╭──
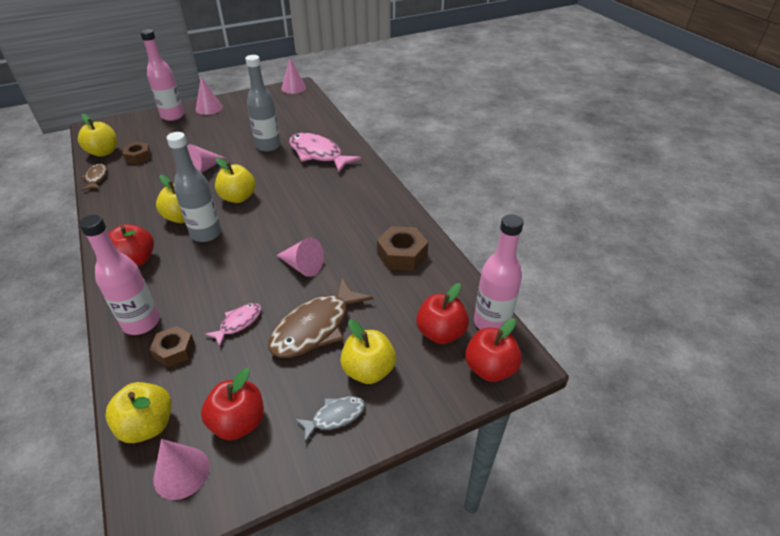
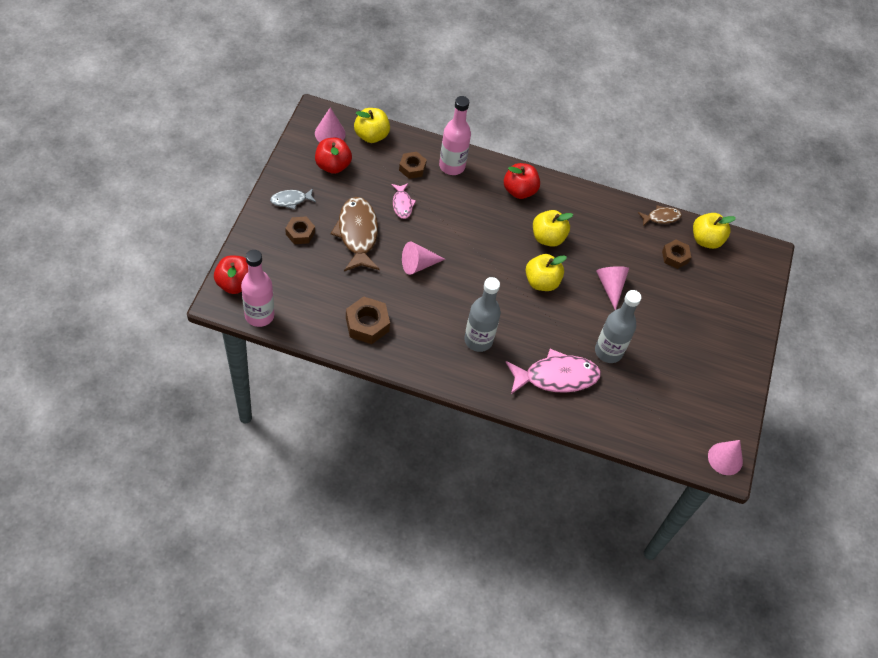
camera: 125 degrees right, 15 degrees up
(96, 178) = (661, 217): brown fish -> brown fish turned 45 degrees counterclockwise
(172, 116) = (742, 318): pink bottle -> none
(206, 234) = (512, 238): grey bottle -> grey bottle (478, 340)
(209, 108) = (736, 355): pink cone -> none
(335, 417) = (291, 200): grey fish -> grey fish turned 60 degrees clockwise
(368, 370) = (300, 233): yellow apple -> brown nut
(440, 333) = (283, 285): red apple -> none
╰──
• WORK REQUEST:
Scan the records above for lines with the word "brown". Then report how many there are, as a bare number.

• TASK RESPONSE:
2